§ PROBLEM TO SOLVE: Only the text carries over: repeat the records exactly and drop the images.

§ MATERIAL FOR THIS TASK:
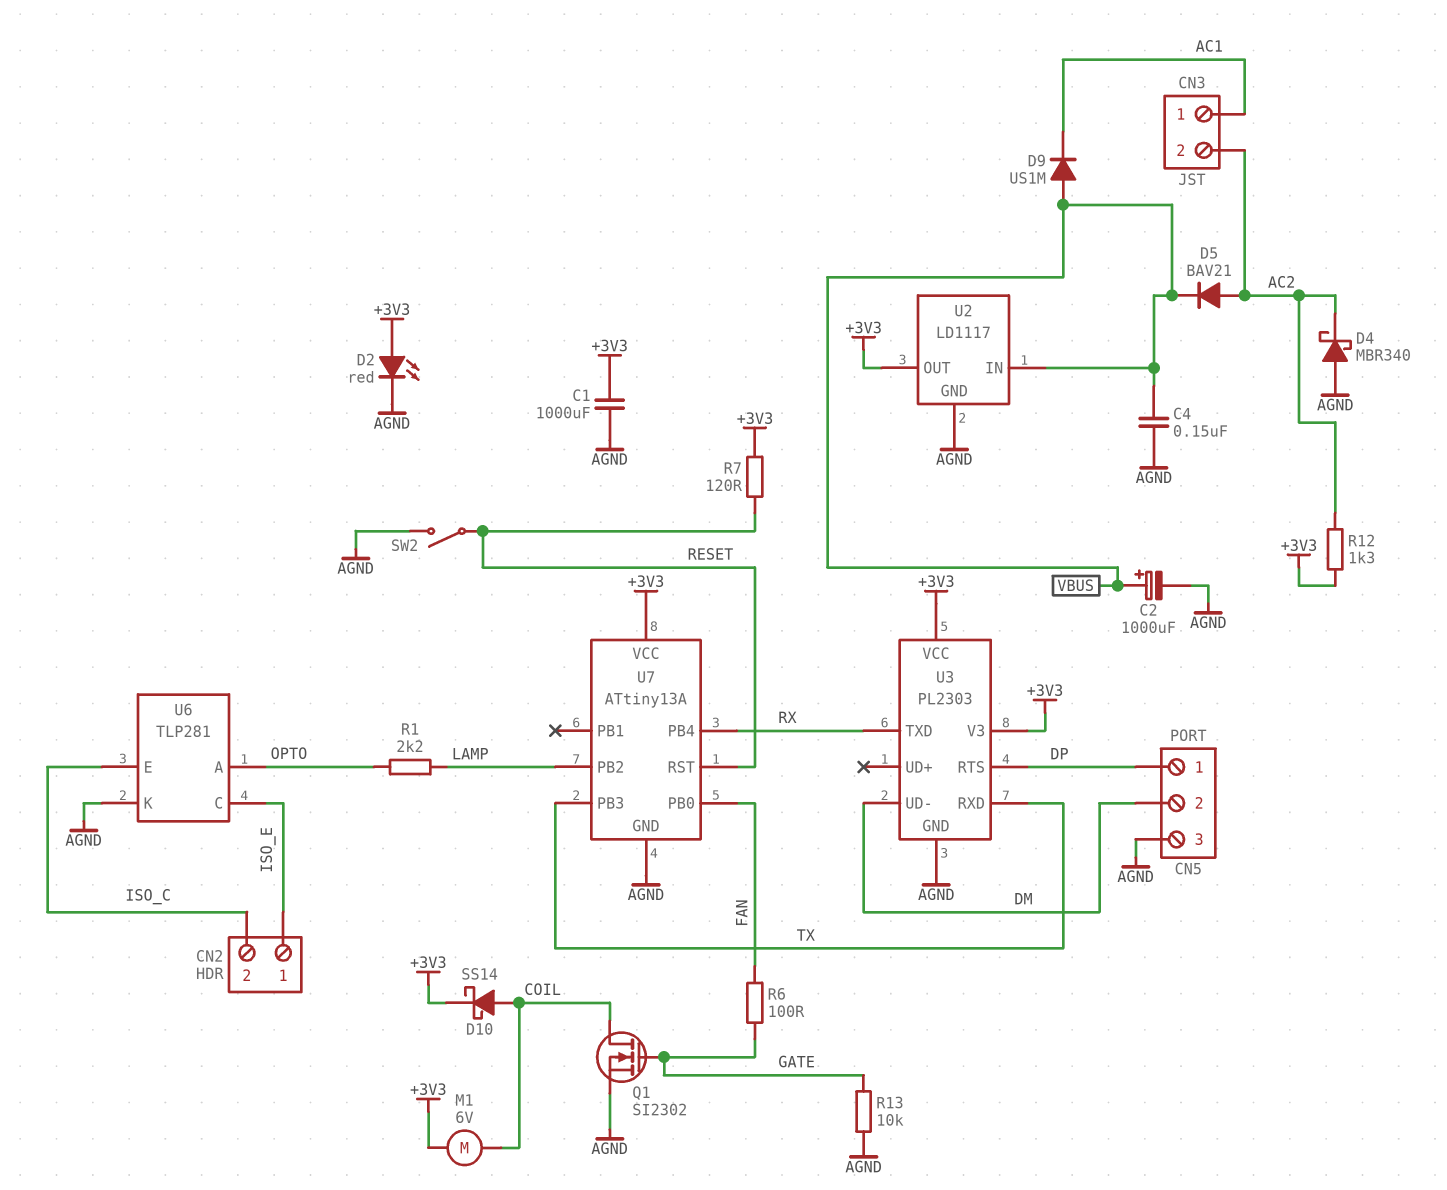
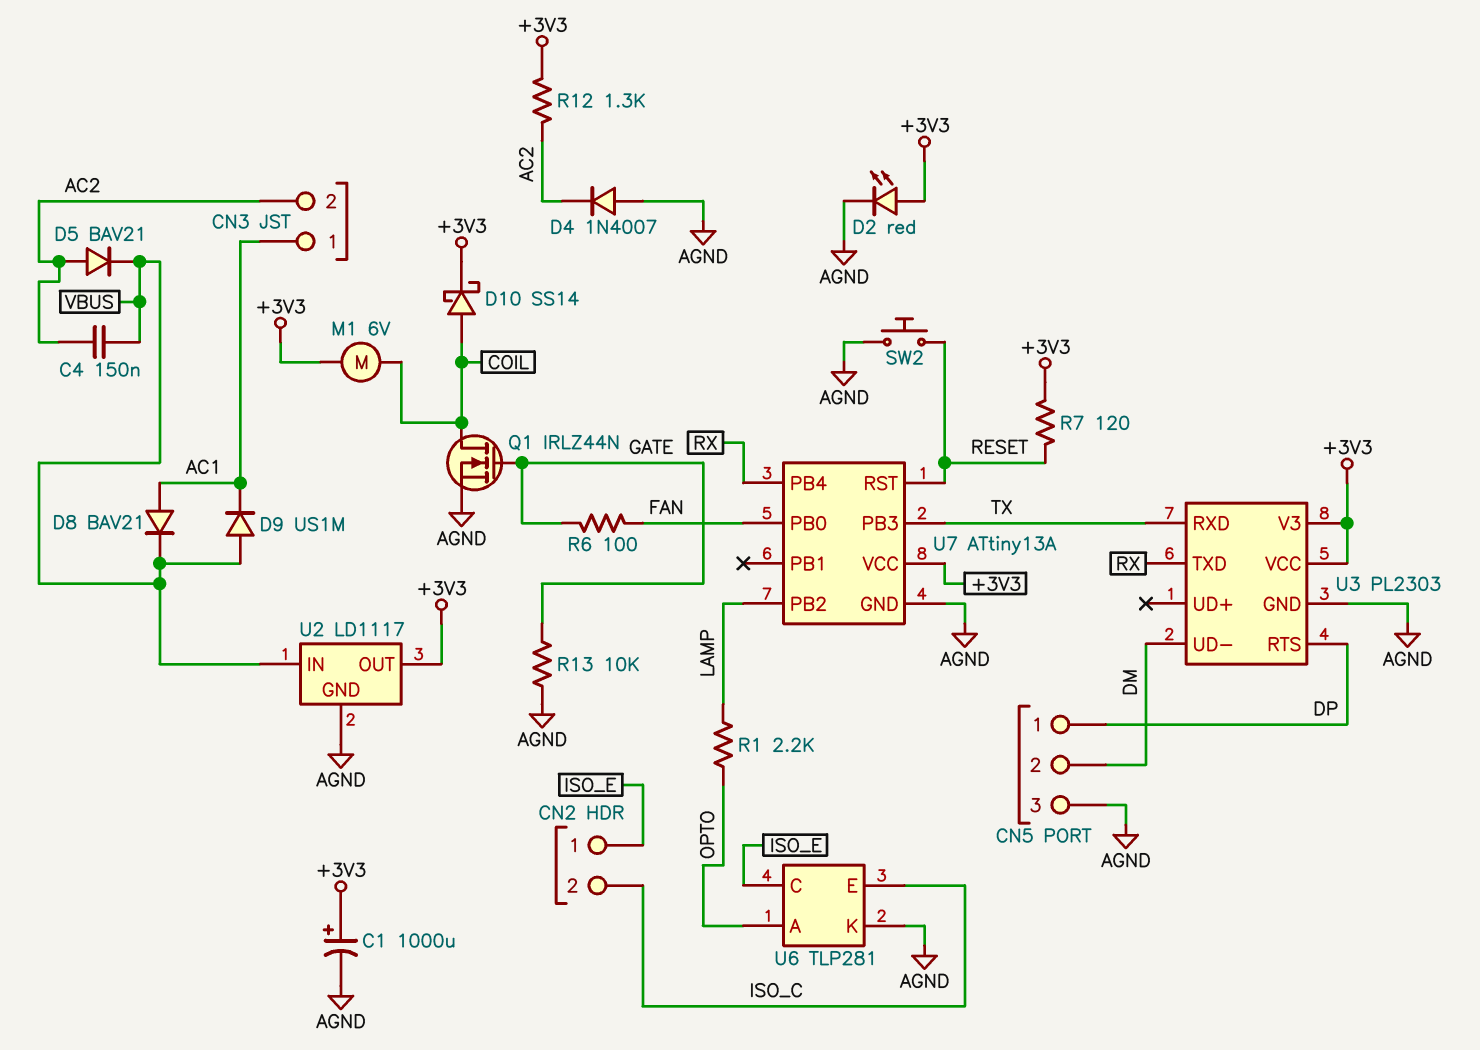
C1: 1000uF (+3V3, AGND) -> 1000uF (plus +3V3, minus AGND)
C2: 1000uF (plus VBUS, minus AGND) -> none
C4: 150nF (AGND, VBUS) -> 150nF (AC2, VBUS)
D4: schottky MBR340 (A AGND, K AC2) -> diode 1N4007 (A AGND, K AC2)
D8: none -> diode BAV21 (A AC1, K VBUS)
Q1: NMOS SI2302 (G GATE, D COIL, S AGND) -> NMOS IRLZ44N (G GATE, D COIL, S AGND)
SW2: switch (AGND, RESET) -> button (AGND, RESET)

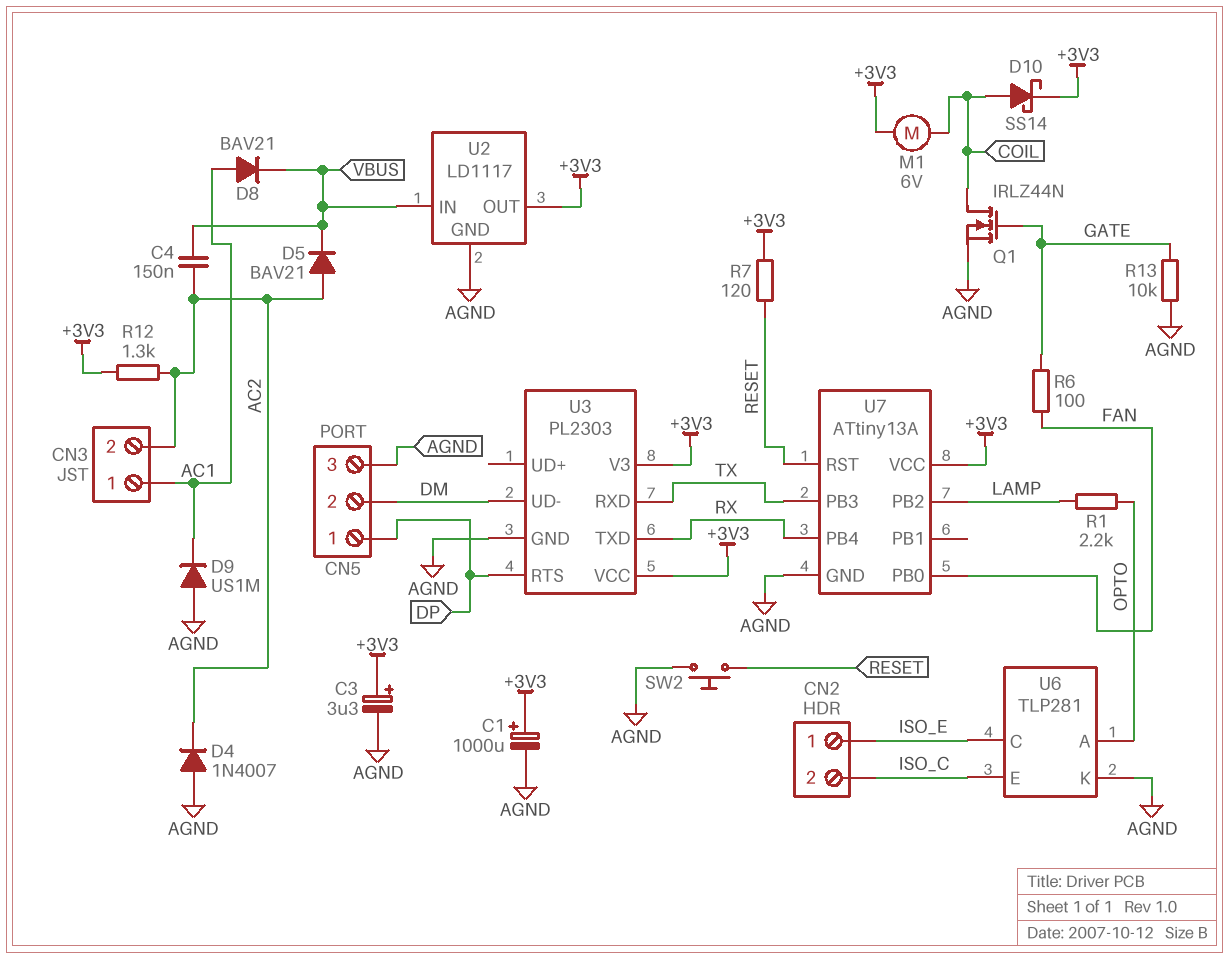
C3: none -> 3.3uF (plus +3V3, minus AGND)
D2: LED red (A +3V3, K AGND) -> none
D9: diode US1M (A VBUS, K AC1) -> diode US1M (A AGND, K AC1)

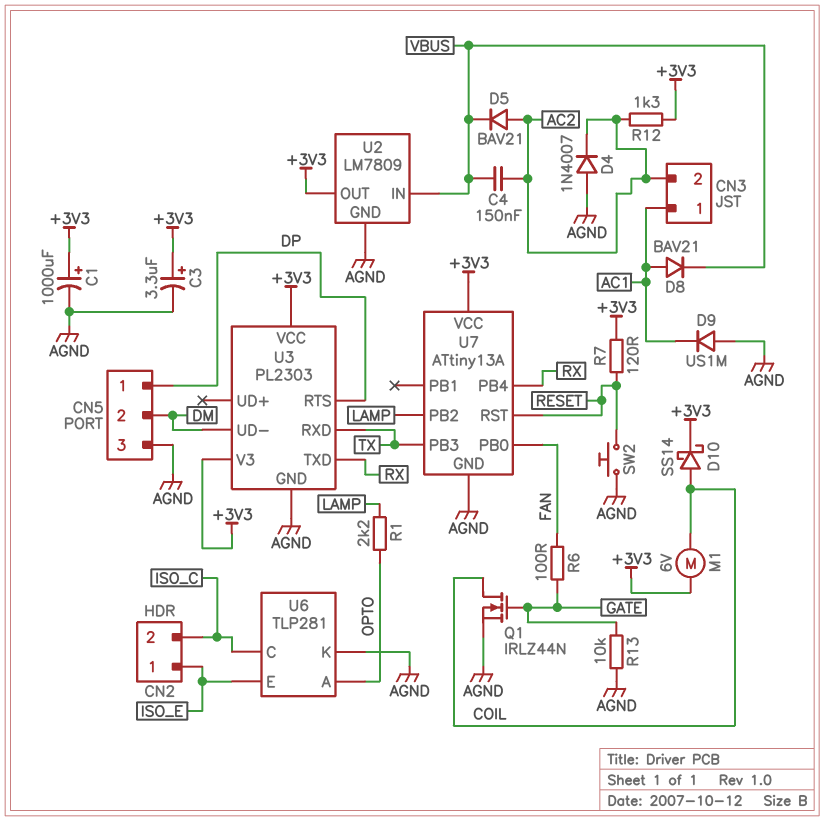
U2: LD1117 -> LM7809
U6 pin C: ISO_E -> ISO_C
U6 pin E: ISO_C -> ISO_E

§ TASK OUTPUT:
C1: 1000uF (+3V3, AGND) -> 1000uF (plus +3V3, minus AGND)
C2: 1000uF (plus VBUS, minus AGND) -> none
C4: 150nF (AGND, VBUS) -> 150nF (AC2, VBUS)
D4: schottky MBR340 (A AGND, K AC2) -> diode 1N4007 (A AGND, K AC2)
D8: none -> diode BAV21 (A AC1, K VBUS)
Q1: NMOS SI2302 (G GATE, D COIL, S AGND) -> NMOS IRLZ44N (G GATE, D COIL, S AGND)
SW2: switch (AGND, RESET) -> button (AGND, RESET)

C3: none -> 3.3uF (plus +3V3, minus AGND)
D2: LED red (A +3V3, K AGND) -> none
D9: diode US1M (A VBUS, K AC1) -> diode US1M (A AGND, K AC1)

U2: LD1117 -> LM7809
U6 pin C: ISO_E -> ISO_C
U6 pin E: ISO_C -> ISO_E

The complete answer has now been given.